**Your assignment**
Every line containing the string "vase" should be returned from the records.

________________________________________

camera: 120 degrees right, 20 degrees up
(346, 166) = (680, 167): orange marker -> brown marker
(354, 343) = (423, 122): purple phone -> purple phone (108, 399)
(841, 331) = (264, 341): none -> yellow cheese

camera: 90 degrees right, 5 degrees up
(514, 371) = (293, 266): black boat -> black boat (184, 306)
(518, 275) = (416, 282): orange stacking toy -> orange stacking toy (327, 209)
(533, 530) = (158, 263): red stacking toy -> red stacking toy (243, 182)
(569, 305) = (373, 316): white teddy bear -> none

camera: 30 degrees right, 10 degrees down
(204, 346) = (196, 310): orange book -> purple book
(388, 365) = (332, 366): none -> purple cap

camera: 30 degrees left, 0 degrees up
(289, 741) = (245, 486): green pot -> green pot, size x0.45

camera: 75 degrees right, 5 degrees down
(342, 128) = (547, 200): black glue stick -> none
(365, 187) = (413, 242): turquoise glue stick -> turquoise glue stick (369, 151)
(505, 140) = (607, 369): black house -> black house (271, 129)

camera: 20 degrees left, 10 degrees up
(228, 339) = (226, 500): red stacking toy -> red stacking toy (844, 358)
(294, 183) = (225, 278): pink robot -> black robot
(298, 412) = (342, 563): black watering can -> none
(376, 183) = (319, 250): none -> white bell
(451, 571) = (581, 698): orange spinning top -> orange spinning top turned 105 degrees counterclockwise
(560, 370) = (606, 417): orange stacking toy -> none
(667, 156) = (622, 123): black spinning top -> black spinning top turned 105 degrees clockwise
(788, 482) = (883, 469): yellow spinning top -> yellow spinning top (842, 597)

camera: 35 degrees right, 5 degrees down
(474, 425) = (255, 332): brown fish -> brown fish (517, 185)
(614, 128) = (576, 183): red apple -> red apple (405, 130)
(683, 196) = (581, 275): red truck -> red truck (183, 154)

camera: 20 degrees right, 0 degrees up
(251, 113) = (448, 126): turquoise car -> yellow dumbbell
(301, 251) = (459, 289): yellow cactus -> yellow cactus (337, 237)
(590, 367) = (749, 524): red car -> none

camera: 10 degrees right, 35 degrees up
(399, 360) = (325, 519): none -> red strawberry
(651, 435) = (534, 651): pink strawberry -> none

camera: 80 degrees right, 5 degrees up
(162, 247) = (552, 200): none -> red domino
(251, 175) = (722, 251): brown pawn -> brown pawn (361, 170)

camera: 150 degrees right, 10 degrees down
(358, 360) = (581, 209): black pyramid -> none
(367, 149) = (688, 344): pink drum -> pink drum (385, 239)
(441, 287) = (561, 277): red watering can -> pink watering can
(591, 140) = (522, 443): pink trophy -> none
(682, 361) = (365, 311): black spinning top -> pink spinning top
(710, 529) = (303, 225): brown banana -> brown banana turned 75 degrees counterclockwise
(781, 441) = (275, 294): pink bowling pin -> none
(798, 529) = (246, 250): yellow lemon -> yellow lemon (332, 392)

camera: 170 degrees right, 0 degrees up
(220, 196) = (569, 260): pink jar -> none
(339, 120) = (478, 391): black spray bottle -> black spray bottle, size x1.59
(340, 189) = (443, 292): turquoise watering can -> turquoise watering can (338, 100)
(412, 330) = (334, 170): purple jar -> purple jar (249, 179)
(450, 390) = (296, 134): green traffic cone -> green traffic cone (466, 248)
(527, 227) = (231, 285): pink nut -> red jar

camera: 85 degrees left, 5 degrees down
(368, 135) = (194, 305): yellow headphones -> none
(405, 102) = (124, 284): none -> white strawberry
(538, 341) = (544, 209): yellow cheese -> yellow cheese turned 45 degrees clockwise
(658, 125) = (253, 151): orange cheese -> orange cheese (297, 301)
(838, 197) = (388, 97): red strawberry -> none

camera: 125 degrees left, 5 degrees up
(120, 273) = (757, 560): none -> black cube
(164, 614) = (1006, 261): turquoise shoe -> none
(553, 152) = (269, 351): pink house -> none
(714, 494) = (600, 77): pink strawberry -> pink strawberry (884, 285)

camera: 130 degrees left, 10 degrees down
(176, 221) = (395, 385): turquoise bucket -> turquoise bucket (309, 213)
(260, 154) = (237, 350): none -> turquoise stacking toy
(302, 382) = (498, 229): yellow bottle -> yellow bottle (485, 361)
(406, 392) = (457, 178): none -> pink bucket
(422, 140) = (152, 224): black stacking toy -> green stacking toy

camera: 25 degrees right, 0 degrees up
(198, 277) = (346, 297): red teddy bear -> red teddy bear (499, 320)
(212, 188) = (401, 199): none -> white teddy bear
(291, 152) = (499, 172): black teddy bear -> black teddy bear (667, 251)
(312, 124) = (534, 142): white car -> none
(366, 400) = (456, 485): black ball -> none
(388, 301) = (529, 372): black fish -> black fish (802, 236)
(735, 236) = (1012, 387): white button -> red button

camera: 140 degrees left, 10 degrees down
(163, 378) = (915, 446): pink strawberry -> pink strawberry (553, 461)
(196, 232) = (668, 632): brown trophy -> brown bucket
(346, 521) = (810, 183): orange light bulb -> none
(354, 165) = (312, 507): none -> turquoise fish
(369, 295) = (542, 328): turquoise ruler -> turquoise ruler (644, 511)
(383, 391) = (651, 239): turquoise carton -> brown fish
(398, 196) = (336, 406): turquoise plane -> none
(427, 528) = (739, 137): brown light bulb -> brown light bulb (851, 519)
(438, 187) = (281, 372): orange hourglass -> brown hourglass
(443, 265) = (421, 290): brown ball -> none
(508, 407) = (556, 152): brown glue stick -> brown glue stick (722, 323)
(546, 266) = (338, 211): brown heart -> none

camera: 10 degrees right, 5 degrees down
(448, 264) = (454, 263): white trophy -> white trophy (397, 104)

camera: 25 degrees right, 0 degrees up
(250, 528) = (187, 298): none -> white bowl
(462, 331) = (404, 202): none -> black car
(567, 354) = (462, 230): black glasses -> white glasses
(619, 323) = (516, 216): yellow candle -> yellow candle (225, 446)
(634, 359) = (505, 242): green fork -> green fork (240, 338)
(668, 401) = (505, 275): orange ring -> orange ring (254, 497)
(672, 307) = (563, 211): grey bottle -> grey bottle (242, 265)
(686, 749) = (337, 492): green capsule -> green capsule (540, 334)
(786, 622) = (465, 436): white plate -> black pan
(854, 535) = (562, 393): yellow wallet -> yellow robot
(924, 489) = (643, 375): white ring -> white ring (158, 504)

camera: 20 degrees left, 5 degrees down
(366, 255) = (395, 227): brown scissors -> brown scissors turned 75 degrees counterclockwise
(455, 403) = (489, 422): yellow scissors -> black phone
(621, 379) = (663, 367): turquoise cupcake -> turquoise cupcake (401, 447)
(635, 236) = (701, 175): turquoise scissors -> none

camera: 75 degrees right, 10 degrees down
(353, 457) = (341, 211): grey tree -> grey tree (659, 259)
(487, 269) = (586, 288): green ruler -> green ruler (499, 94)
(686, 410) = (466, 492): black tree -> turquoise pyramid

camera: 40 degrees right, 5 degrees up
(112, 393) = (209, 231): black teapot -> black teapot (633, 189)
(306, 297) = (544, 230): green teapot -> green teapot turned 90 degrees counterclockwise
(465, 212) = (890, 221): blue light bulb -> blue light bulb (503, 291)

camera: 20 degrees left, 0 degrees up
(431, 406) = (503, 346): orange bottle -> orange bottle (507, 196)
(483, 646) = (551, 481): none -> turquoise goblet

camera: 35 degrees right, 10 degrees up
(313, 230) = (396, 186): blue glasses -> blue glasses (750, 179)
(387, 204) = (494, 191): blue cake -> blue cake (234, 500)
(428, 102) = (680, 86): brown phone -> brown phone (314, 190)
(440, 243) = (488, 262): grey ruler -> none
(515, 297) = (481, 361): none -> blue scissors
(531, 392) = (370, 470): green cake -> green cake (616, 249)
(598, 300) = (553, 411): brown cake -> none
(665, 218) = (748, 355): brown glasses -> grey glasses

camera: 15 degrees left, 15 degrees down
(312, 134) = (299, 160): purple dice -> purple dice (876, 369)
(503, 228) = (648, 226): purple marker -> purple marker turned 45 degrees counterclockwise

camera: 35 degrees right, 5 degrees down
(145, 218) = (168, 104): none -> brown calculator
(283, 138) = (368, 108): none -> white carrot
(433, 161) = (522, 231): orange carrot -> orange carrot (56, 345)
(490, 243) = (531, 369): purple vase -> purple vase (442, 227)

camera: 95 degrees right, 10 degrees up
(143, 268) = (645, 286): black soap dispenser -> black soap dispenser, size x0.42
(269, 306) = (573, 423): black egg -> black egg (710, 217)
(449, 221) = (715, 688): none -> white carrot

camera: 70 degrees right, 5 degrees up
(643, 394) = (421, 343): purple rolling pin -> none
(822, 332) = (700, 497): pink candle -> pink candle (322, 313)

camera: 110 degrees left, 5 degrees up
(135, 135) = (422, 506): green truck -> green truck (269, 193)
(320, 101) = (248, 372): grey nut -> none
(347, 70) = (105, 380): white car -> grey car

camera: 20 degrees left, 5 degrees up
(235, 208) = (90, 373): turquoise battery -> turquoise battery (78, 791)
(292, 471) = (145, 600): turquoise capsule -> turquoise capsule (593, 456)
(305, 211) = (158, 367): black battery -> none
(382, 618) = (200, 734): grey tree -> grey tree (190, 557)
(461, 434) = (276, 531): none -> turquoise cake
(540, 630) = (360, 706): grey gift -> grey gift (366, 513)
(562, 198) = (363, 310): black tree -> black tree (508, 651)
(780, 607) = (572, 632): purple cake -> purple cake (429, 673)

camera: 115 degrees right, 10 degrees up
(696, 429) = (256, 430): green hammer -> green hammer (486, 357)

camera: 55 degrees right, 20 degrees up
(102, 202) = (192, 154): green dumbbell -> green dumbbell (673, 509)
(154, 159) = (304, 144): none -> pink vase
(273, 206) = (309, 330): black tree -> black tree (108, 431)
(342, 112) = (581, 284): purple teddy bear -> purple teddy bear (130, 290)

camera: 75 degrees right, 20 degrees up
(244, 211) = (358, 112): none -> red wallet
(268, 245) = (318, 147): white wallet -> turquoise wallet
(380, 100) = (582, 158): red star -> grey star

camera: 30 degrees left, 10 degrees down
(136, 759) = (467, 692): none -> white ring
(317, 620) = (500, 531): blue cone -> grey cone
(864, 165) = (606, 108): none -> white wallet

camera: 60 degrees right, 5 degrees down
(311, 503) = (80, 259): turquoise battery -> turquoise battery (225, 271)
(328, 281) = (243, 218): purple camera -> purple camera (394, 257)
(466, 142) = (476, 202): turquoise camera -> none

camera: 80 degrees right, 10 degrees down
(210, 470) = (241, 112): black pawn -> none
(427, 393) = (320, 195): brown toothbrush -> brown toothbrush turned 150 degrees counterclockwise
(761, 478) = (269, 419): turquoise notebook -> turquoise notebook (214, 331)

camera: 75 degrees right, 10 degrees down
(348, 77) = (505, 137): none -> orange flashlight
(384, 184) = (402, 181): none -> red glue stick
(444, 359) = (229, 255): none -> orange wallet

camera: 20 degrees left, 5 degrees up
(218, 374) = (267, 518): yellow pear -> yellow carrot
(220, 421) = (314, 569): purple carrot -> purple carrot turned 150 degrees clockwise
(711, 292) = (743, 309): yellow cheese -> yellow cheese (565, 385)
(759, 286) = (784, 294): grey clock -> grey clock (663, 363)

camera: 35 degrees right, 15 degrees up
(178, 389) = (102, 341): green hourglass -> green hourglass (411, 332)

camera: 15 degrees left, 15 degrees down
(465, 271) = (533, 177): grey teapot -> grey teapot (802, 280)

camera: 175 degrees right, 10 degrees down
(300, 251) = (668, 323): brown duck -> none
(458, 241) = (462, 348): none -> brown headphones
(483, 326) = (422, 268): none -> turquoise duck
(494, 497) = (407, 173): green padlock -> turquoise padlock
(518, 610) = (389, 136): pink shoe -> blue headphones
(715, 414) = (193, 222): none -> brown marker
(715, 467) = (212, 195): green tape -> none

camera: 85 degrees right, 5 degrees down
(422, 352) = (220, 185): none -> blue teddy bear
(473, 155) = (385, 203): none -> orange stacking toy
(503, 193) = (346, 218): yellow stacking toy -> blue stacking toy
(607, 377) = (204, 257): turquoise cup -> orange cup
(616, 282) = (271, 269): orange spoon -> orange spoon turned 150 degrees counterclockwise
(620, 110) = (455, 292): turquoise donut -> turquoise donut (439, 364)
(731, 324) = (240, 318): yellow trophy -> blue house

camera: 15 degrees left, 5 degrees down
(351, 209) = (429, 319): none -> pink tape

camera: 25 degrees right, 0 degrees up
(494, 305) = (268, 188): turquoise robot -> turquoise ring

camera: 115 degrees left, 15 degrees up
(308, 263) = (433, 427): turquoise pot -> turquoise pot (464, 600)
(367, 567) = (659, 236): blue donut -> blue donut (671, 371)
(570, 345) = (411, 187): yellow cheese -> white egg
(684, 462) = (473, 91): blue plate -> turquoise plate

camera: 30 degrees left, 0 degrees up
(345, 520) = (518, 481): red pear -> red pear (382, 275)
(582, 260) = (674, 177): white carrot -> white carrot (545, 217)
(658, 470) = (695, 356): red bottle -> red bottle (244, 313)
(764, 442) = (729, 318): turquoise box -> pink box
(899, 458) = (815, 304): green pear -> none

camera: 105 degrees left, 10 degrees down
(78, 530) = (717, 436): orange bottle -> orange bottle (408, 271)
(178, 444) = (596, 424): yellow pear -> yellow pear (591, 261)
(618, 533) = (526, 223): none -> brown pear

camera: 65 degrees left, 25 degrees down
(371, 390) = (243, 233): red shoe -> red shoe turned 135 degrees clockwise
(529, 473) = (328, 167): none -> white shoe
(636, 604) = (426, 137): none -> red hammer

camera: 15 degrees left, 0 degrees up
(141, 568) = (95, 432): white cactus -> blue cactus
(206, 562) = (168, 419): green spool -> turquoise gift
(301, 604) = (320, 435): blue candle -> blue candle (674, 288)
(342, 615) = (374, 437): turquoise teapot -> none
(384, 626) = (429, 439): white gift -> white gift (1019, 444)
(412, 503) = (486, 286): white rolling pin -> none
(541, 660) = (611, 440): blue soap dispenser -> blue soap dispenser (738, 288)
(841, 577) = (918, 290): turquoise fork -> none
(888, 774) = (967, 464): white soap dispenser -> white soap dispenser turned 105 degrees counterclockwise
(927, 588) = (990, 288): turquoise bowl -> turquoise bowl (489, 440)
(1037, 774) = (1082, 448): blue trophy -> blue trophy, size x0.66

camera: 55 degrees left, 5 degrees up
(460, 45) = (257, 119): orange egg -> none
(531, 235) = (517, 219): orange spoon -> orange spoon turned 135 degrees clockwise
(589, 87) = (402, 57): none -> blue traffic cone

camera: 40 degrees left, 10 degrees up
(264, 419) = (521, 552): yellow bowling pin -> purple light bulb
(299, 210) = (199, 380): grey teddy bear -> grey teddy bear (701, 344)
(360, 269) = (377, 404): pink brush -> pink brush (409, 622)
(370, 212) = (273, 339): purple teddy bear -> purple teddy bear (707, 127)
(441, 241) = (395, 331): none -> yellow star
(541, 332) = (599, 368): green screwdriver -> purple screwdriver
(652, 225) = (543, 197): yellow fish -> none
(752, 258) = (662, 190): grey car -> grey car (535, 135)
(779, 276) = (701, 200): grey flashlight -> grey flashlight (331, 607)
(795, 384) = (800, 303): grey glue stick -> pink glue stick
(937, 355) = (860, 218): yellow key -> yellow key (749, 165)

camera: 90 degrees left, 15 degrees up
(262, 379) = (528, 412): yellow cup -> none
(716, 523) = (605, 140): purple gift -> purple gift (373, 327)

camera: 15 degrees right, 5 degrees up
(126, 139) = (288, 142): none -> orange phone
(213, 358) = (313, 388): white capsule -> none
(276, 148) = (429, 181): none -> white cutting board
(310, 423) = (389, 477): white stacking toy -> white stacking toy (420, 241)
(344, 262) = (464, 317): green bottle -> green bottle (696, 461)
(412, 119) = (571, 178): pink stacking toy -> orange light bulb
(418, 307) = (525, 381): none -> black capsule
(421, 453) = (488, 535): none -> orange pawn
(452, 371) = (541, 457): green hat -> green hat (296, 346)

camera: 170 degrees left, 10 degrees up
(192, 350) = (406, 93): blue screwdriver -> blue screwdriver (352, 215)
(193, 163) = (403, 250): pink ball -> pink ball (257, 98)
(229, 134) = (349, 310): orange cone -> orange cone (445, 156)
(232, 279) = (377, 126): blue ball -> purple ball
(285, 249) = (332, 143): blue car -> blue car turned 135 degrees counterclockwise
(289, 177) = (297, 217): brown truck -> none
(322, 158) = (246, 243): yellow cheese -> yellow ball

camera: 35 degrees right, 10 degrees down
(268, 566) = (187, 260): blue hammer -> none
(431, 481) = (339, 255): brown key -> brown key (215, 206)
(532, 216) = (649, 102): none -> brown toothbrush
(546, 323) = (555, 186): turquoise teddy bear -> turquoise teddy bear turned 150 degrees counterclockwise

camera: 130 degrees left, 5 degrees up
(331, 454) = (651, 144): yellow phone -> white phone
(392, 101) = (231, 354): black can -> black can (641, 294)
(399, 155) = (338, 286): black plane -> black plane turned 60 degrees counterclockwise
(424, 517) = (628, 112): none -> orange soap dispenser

________________________________________

**Written answer**
(490, 243) = (531, 369): purple vase -> purple vase (442, 227)
(154, 159) = (304, 144): none -> pink vase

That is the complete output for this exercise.